### [What the task requires]
A precise copy of the data is required, with every picture left out.

Before-and-after scene images:

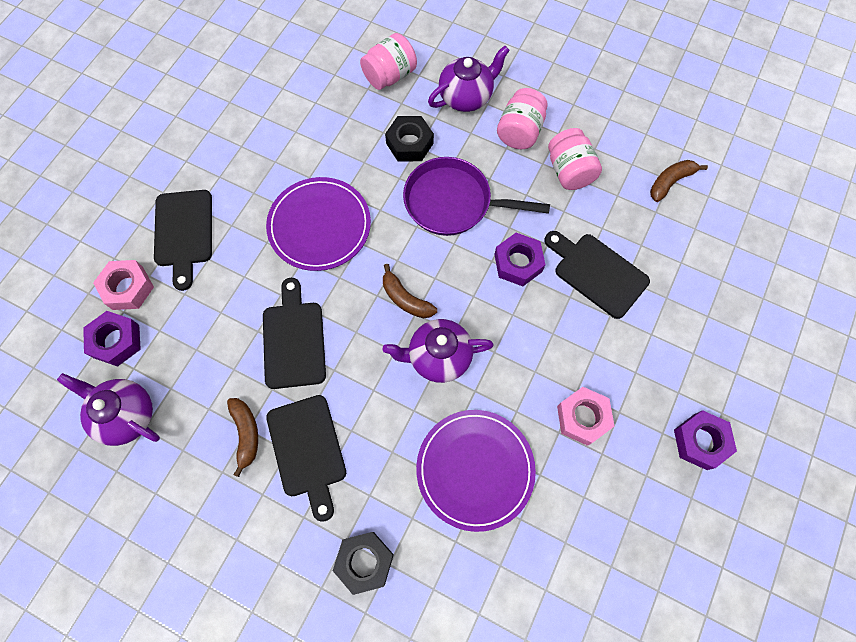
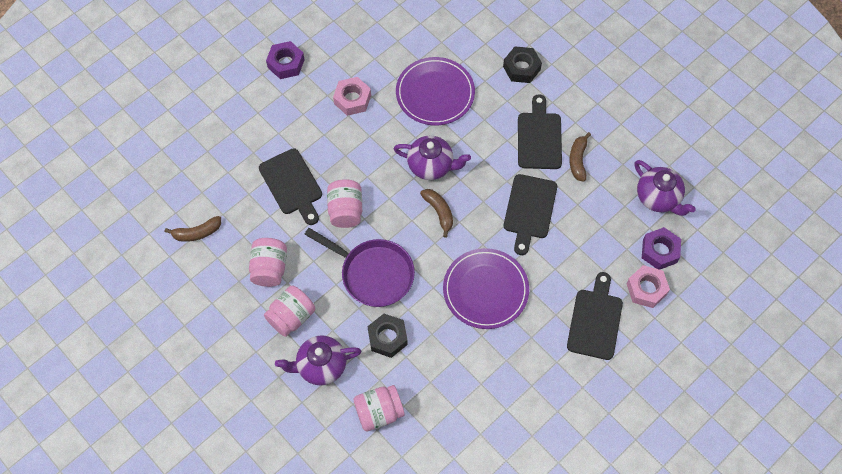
camera: 160 degrees left, 5 degrees down
purple nut [494,233,545,286] -> pink jar [327,179,362,228]

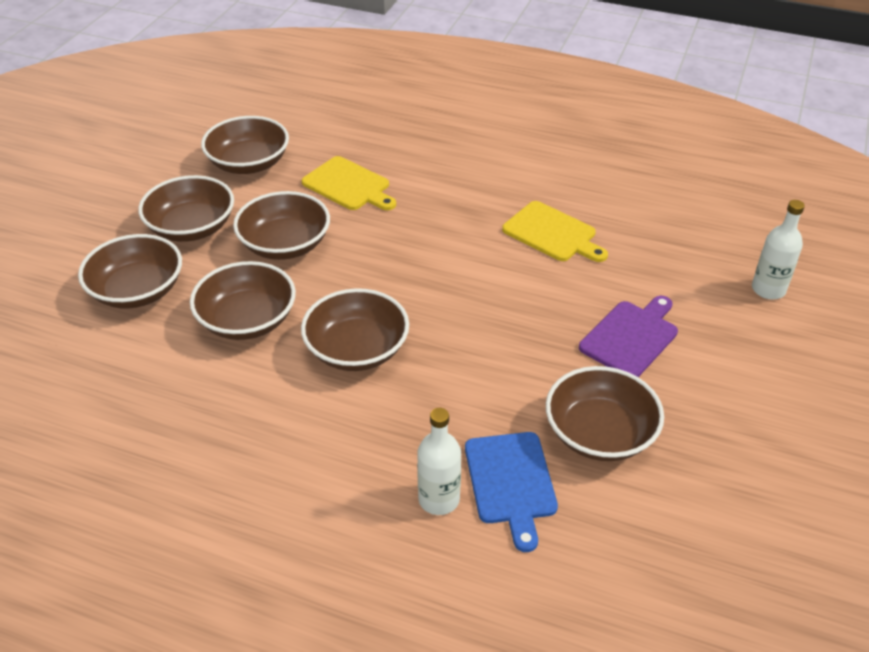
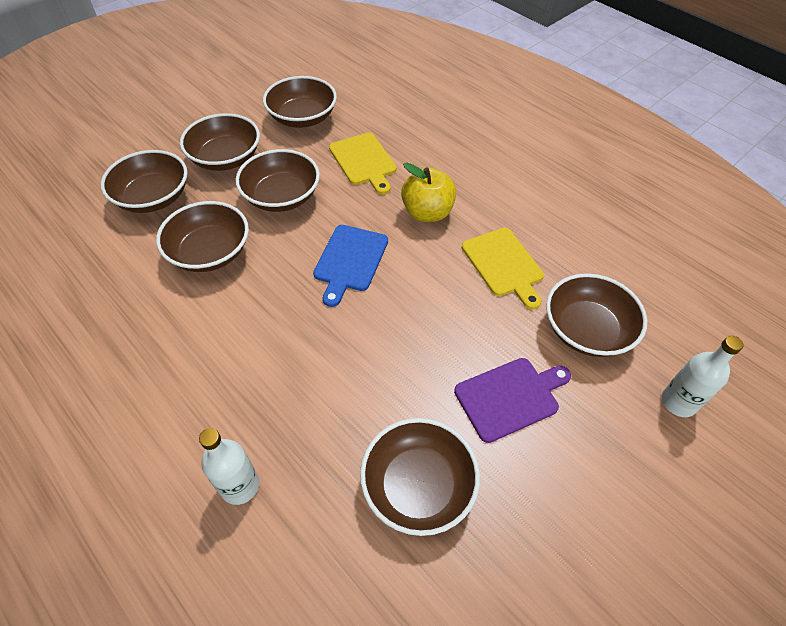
camera: 25 degrees right, 10 degrees up
brown bowl [301,288,409,371] -> brown bowl moved to [546,273,647,357]
blue cutting board [465,432,558,552] -> blue cutting board moved to [313,225,388,307]
none -> yellow apple [401,163,456,222]

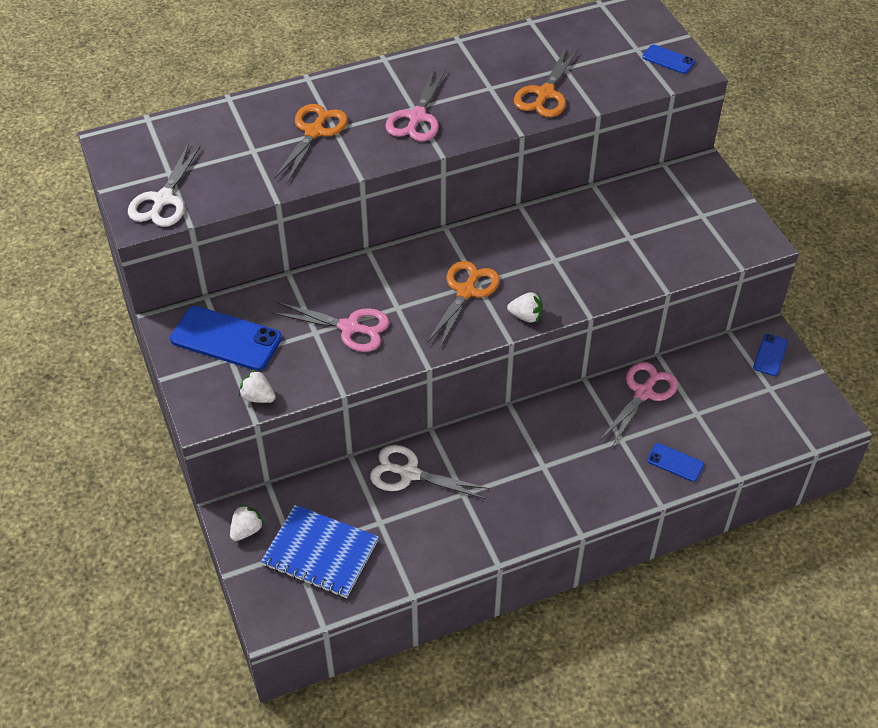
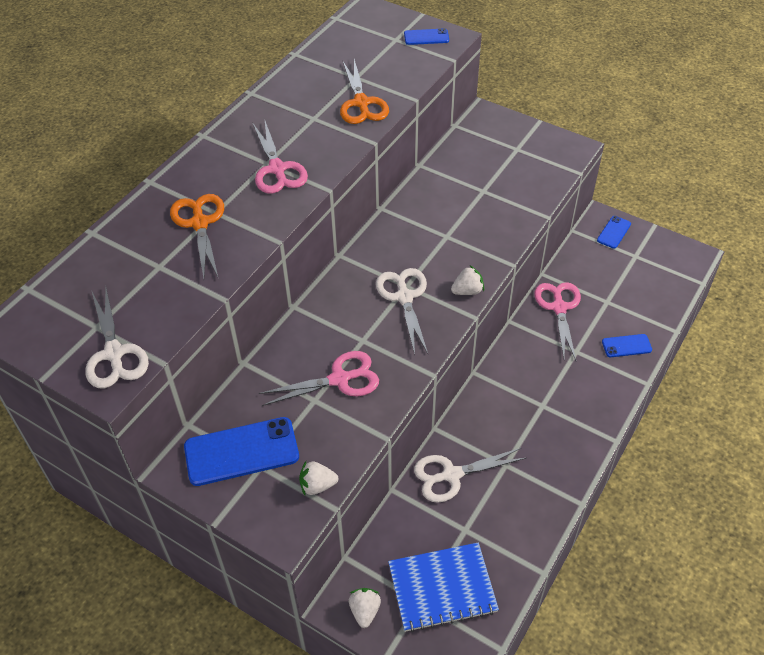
camera: 35 degrees left, 0 degrees up
orange scissors [427,261,500,347] -> white scissors [376,268,428,355]
blue phone [753,334,788,376] -> blue phone turned 45 degrees clockwise [597,216,631,249]

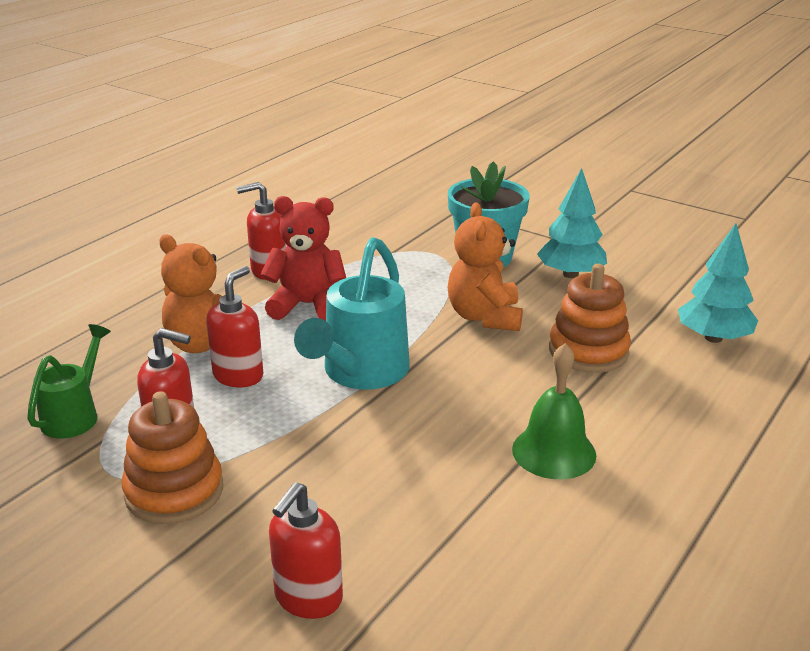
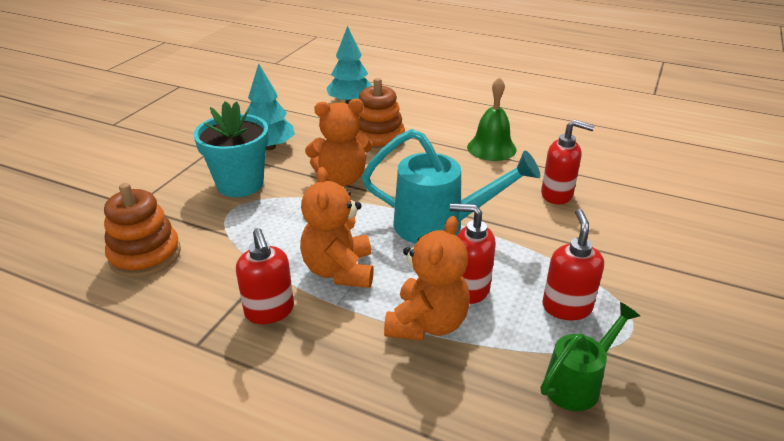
camera: 100 degrees left, 5 degrees up
green watering can [27,324,111,439] -> green watering can turned 135 degrees clockwise [541,302,640,411]
orange stacking toy [122,391,223,524] -> orange stacking toy moved to [104,183,181,278]
red teddy bear [260,196,346,321] -> orange teddy bear [300,167,374,288]
red soap dispenser [269,482,343,619] -> red soap dispenser moved to [541,120,595,204]

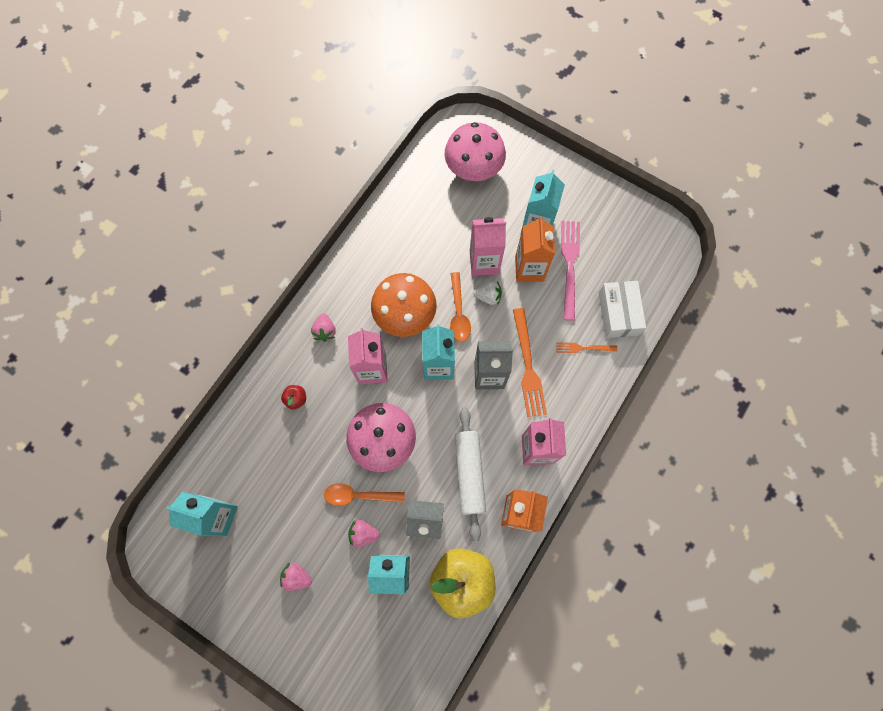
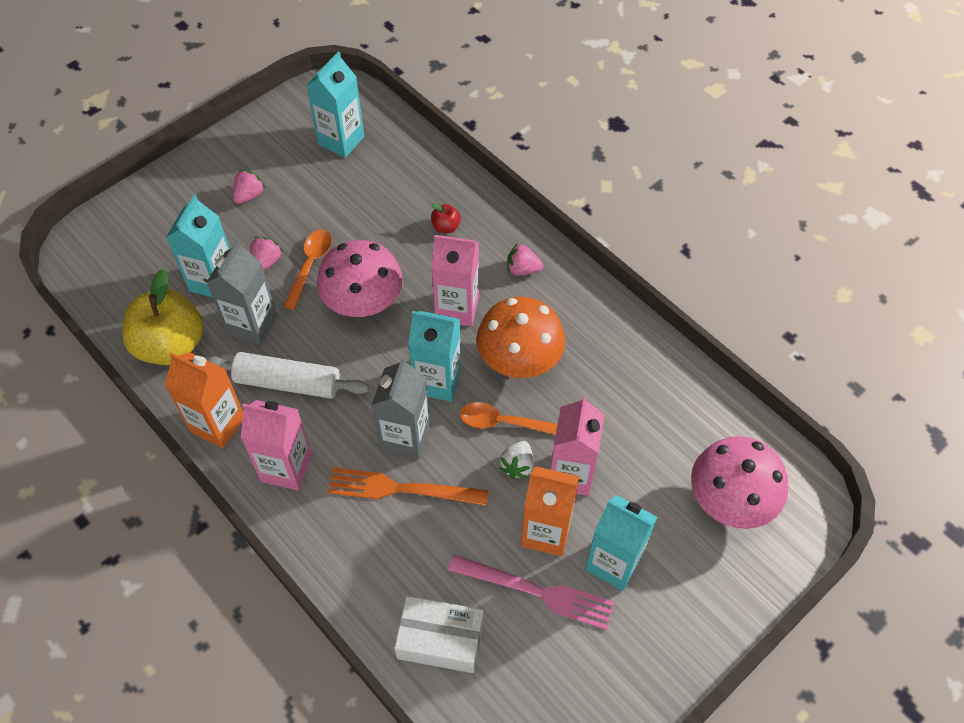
camera: 105 degrees right, 15 degrees down
orange fork [556,342,617,353] -> none

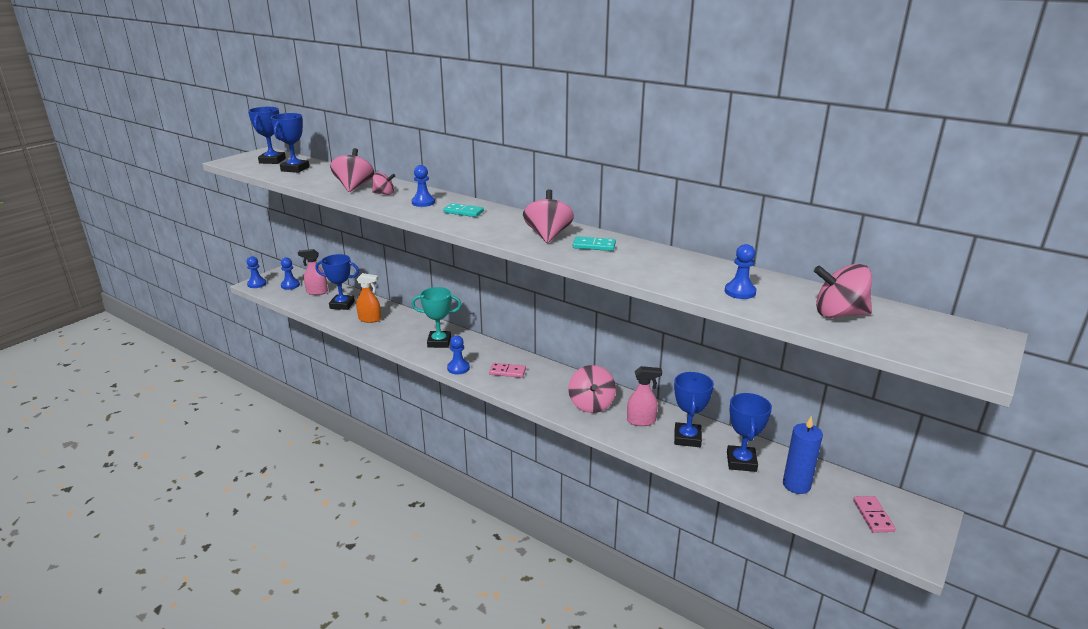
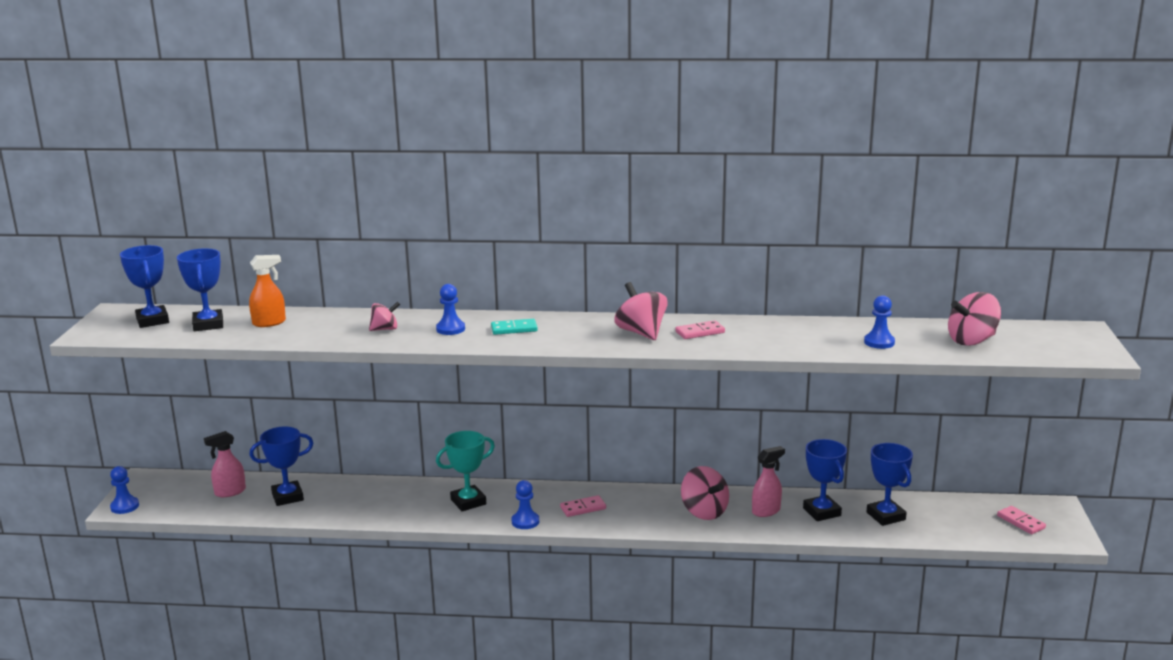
camera: 30 degrees left, 5 degrees down
blue pawn [281,258,300,290] -> none
pink spinning top [330,148,374,192] -> none
orange spray bottle [356,273,381,323] -> orange spray bottle moved to [249,255,286,327]
turquoise domino [573,237,616,251] -> pink domino [675,320,725,339]
blue candle [783,416,823,494] -> none

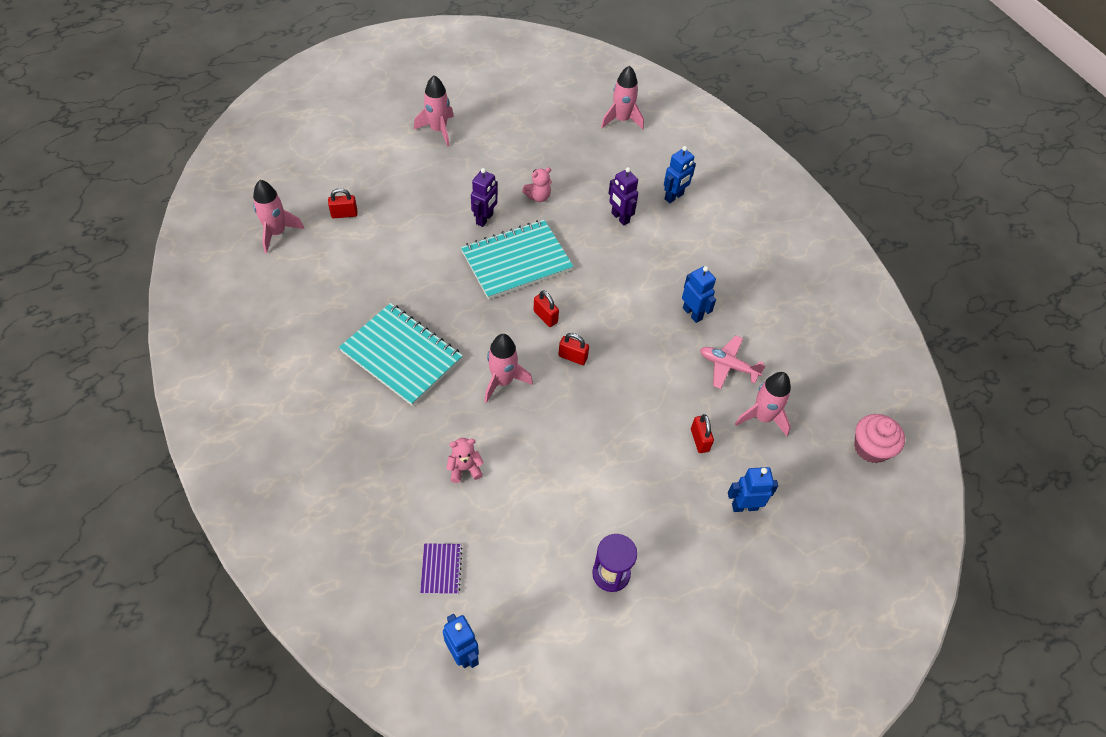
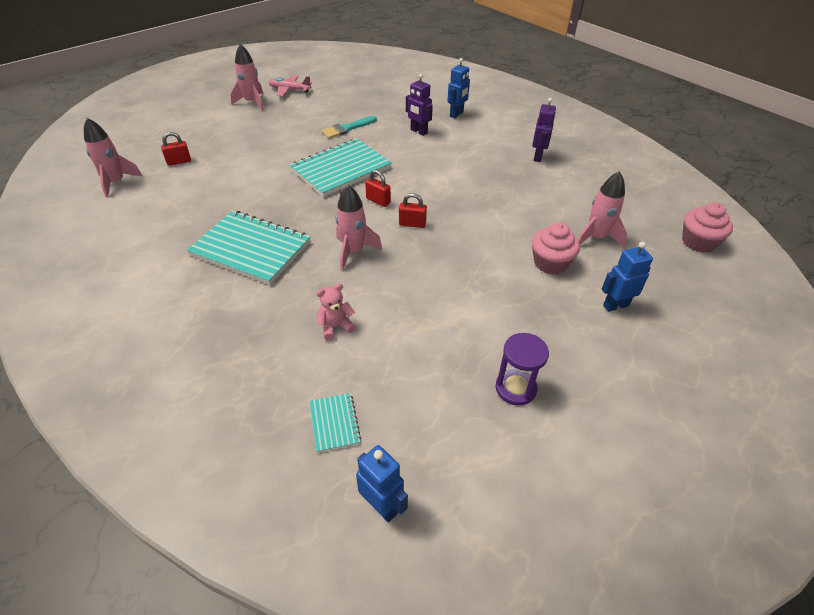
camera: 10 degrees left, 10 degrees down
purple notebook [420,543,463,594] -> turquoise notebook [310,393,361,453]
purple robot [471,168,498,227] -> purple robot moved to [532,98,556,162]
pink teddy bear [522,167,552,202] -> turquoise brush [321,116,377,139]
pink rocket [601,65,644,130] -> none
blue robot [682,266,716,323] -> none
red padlock [691,414,714,453] -> pink cupcake [532,222,580,274]
pink plane [700,335,766,389] -> pink plane moved to [268,75,312,97]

### [Response below]
camera: 160 degrees left, 5 degrees down
purple nut [494,233,545,286] -> pink jar [327,179,362,228]

camera: 25 degrees right, 10 degrees up
brown bowl [301,288,409,371] -> brown bowl moved to [546,273,647,357]
blue cutting board [465,432,558,552] -> blue cutting board moved to [313,225,388,307]
none -> yellow apple [401,163,456,222]

camera: 35 degrees left, 0 degrees up
orange scissors [427,261,500,347] -> white scissors [376,268,428,355]
blue phone [753,334,788,376] -> blue phone turned 45 degrees clockwise [597,216,631,249]

camera: 100 degrees left, 5 degrees up
green watering can [27,324,111,439] -> green watering can turned 135 degrees clockwise [541,302,640,411]
orange stacking toy [122,391,223,524] -> orange stacking toy moved to [104,183,181,278]
red teddy bear [260,196,346,321] -> orange teddy bear [300,167,374,288]
red soap dispenser [269,482,343,619] -> red soap dispenser moved to [541,120,595,204]

camera: 105 degrees right, 15 degrees down
orange fork [556,342,617,353] -> none

camera: 30 degrees left, 5 degrees down
blue pawn [281,258,300,290] -> none
pink spinning top [330,148,374,192] -> none
orange spray bottle [356,273,381,323] -> orange spray bottle moved to [249,255,286,327]
turquoise domino [573,237,616,251] -> pink domino [675,320,725,339]
blue candle [783,416,823,494] -> none

camera: 10 degrees left, 10 degrees down
purple notebook [420,543,463,594] -> turquoise notebook [310,393,361,453]
purple robot [471,168,498,227] -> purple robot moved to [532,98,556,162]
pink teddy bear [522,167,552,202] -> turquoise brush [321,116,377,139]
pink rocket [601,65,644,130] -> none
blue robot [682,266,716,323] -> none
red padlock [691,414,714,453] -> pink cupcake [532,222,580,274]
pink plane [700,335,766,389] -> pink plane moved to [268,75,312,97]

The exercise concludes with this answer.